*Object frequency data:*
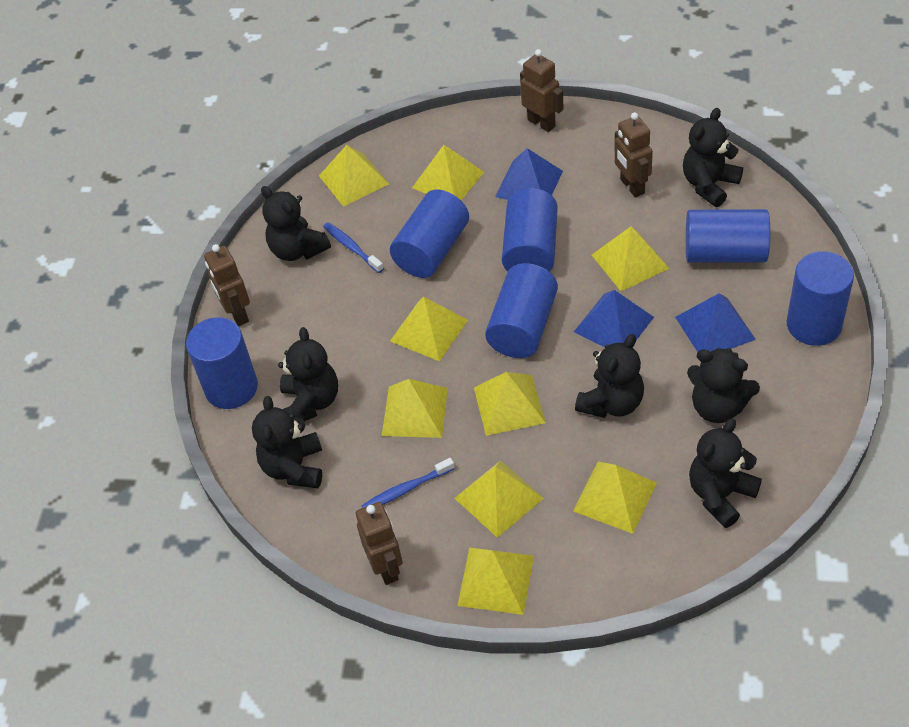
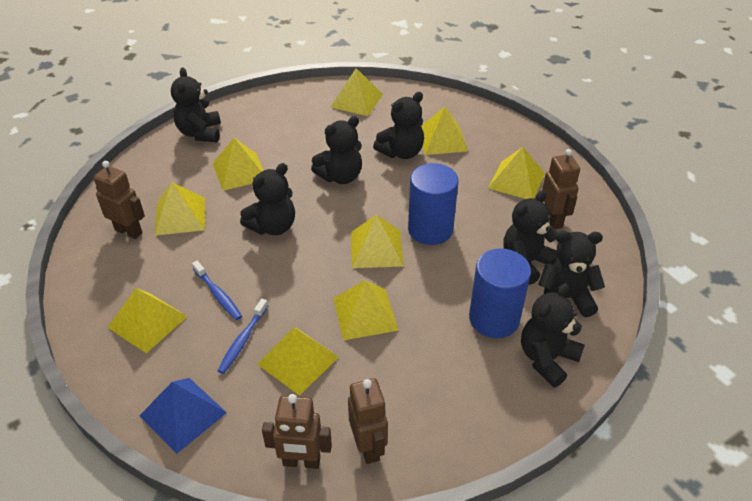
blue cylinder: [186,317,258,409] [390,189,469,278] [485,263,558,358] [502,188,558,272] [686,209,770,262] [787,251,854,346] = 6 -> [408,163,458,245] [469,249,531,338] = 2
blue pyramid: [495,148,563,200] [574,290,654,347] [675,293,756,352] = 3 -> [140,378,227,454] = 1

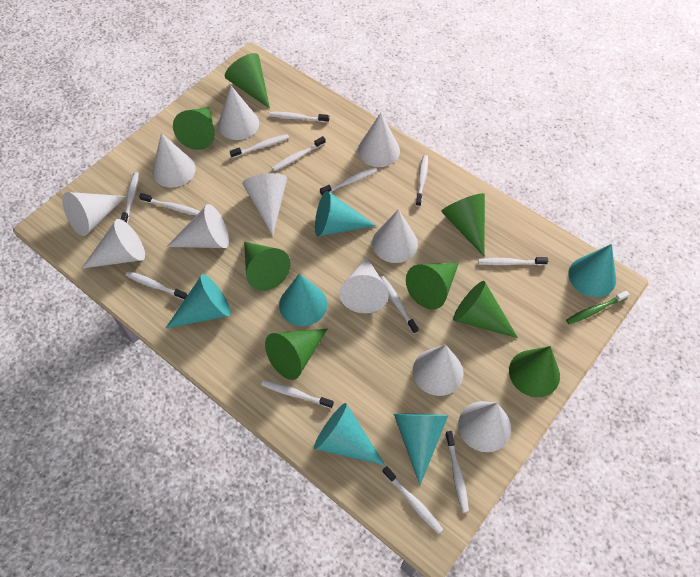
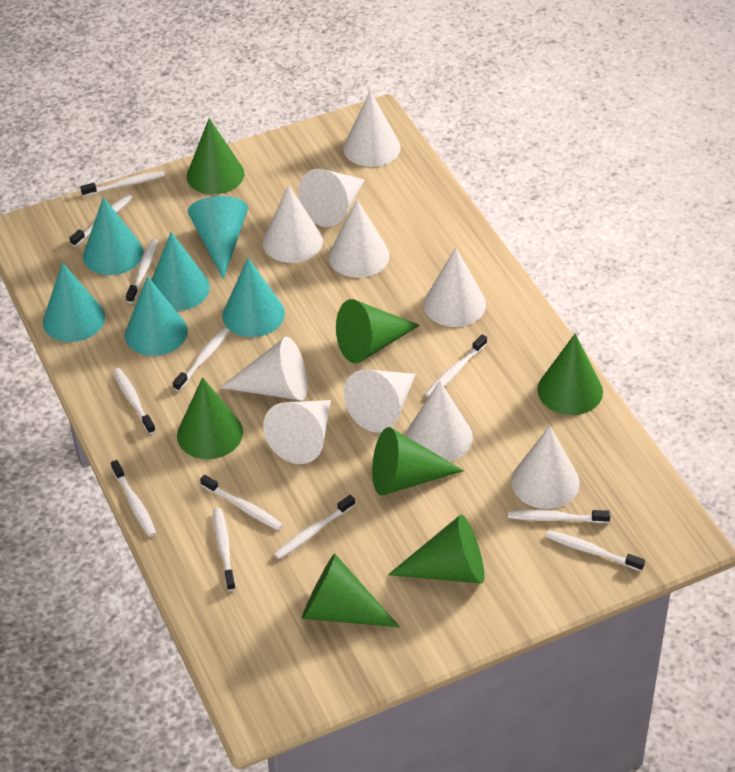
green cone: [173,107,215,150] [225,53,270,109] [244,242,291,291] [265,329,328,380] [406,263,459,309] [441,193,485,256] [453,281,518,338] [509,346,560,397] = 8 -> [177,377,243,459] [187,118,244,195] [302,553,400,627] [336,299,420,363] [372,427,464,495] [388,514,484,584] [538,334,603,415] = 7
green toothbrush: [566,291,630,324] = 1 -> none = 0
white cone: [62,192,126,236] [82,219,145,269] [152,133,196,188] [166,204,229,248] [218,86,259,140] [242,173,287,236] [339,258,389,313] [358,113,400,167] [372,209,418,263] [413,345,464,396] [458,401,511,452] = 11 -> [220,337,308,400] [263,185,323,263] [263,400,331,464] [298,169,365,227] [329,199,389,278] [343,91,401,167] [344,370,416,433] [406,381,473,462] [424,247,486,327] [511,426,580,509] = 10
white toothbrush: [121,172,139,223] [126,271,187,300] [139,193,200,215] [230,134,289,158] [261,380,334,409] [270,112,329,123] [272,136,326,171] [320,167,377,196] [380,276,419,334] [382,466,443,534] [416,155,428,207] [445,431,469,513] [478,257,548,265] = 13 -> [70,194,133,247] [80,171,165,197] [111,460,156,537] [113,368,156,434] [126,239,159,303] [173,327,230,391] [200,475,283,530] [213,508,236,591] [274,495,355,559] [425,334,487,397] [508,510,610,523] [545,530,645,571] = 12

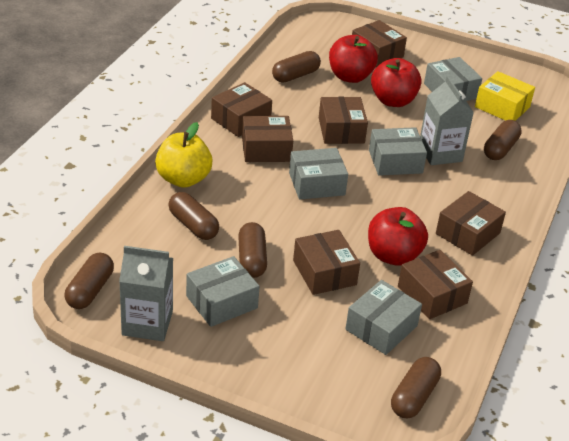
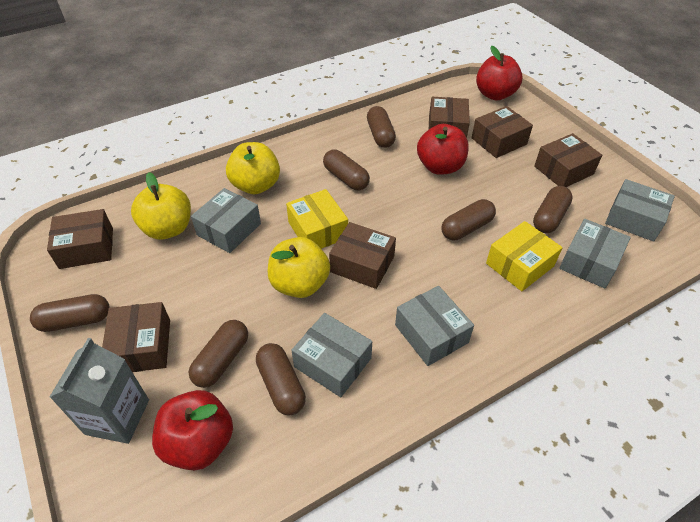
brown box: [211,82,272,137] [242,116,293,162] [293,230,360,295] [319,97,368,144] [352,20,407,67] [398,250,473,319] [436,191,506,256] = 7 -> [47,209,113,269] [102,302,170,372] [329,222,396,289] [429,97,470,138] [472,106,533,158] [534,133,602,187] = 6
brown capsule: [65,252,114,309] [168,192,219,240] [238,222,267,278] [272,51,321,83] [391,357,441,418] [484,120,522,160] = 6 -> [30,294,110,332] [189,320,248,388] [256,343,306,416] [323,150,370,191] [367,106,396,148] [441,199,496,240] [533,186,573,233] = 7
grey carton: [119,246,173,341] [420,76,474,165] = 2 -> [50,338,149,444] = 1
yellow apple: [155,122,213,188] = 1 -> [131,172,191,240] [226,142,280,194] [268,237,330,298] = 3
yellow box: [475,71,535,121] = 1 -> [286,189,348,249] [486,221,563,291] = 2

*Exercise goal:* Could you transcribe every entry exactly, leaving out the pictures?

*Task solution:*
blue cylinder: [186,317,258,409] [390,189,469,278] [485,263,558,358] [502,188,558,272] [686,209,770,262] [787,251,854,346] = 6 -> [408,163,458,245] [469,249,531,338] = 2
blue pyramid: [495,148,563,200] [574,290,654,347] [675,293,756,352] = 3 -> [140,378,227,454] = 1

green cone: [173,107,215,150] [225,53,270,109] [244,242,291,291] [265,329,328,380] [406,263,459,309] [441,193,485,256] [453,281,518,338] [509,346,560,397] = 8 -> [177,377,243,459] [187,118,244,195] [302,553,400,627] [336,299,420,363] [372,427,464,495] [388,514,484,584] [538,334,603,415] = 7
green toothbrush: [566,291,630,324] = 1 -> none = 0
white cone: [62,192,126,236] [82,219,145,269] [152,133,196,188] [166,204,229,248] [218,86,259,140] [242,173,287,236] [339,258,389,313] [358,113,400,167] [372,209,418,263] [413,345,464,396] [458,401,511,452] = 11 -> [220,337,308,400] [263,185,323,263] [263,400,331,464] [298,169,365,227] [329,199,389,278] [343,91,401,167] [344,370,416,433] [406,381,473,462] [424,247,486,327] [511,426,580,509] = 10
white toothbrush: [121,172,139,223] [126,271,187,300] [139,193,200,215] [230,134,289,158] [261,380,334,409] [270,112,329,123] [272,136,326,171] [320,167,377,196] [380,276,419,334] [382,466,443,534] [416,155,428,207] [445,431,469,513] [478,257,548,265] = 13 -> [70,194,133,247] [80,171,165,197] [111,460,156,537] [113,368,156,434] [126,239,159,303] [173,327,230,391] [200,475,283,530] [213,508,236,591] [274,495,355,559] [425,334,487,397] [508,510,610,523] [545,530,645,571] = 12

brown box: [211,82,272,137] [242,116,293,162] [293,230,360,295] [319,97,368,144] [352,20,407,67] [398,250,473,319] [436,191,506,256] = 7 -> [47,209,113,269] [102,302,170,372] [329,222,396,289] [429,97,470,138] [472,106,533,158] [534,133,602,187] = 6
brown capsule: [65,252,114,309] [168,192,219,240] [238,222,267,278] [272,51,321,83] [391,357,441,418] [484,120,522,160] = 6 -> [30,294,110,332] [189,320,248,388] [256,343,306,416] [323,150,370,191] [367,106,396,148] [441,199,496,240] [533,186,573,233] = 7
grey carton: [119,246,173,341] [420,76,474,165] = 2 -> [50,338,149,444] = 1
yellow apple: [155,122,213,188] = 1 -> [131,172,191,240] [226,142,280,194] [268,237,330,298] = 3
yellow box: [475,71,535,121] = 1 -> [286,189,348,249] [486,221,563,291] = 2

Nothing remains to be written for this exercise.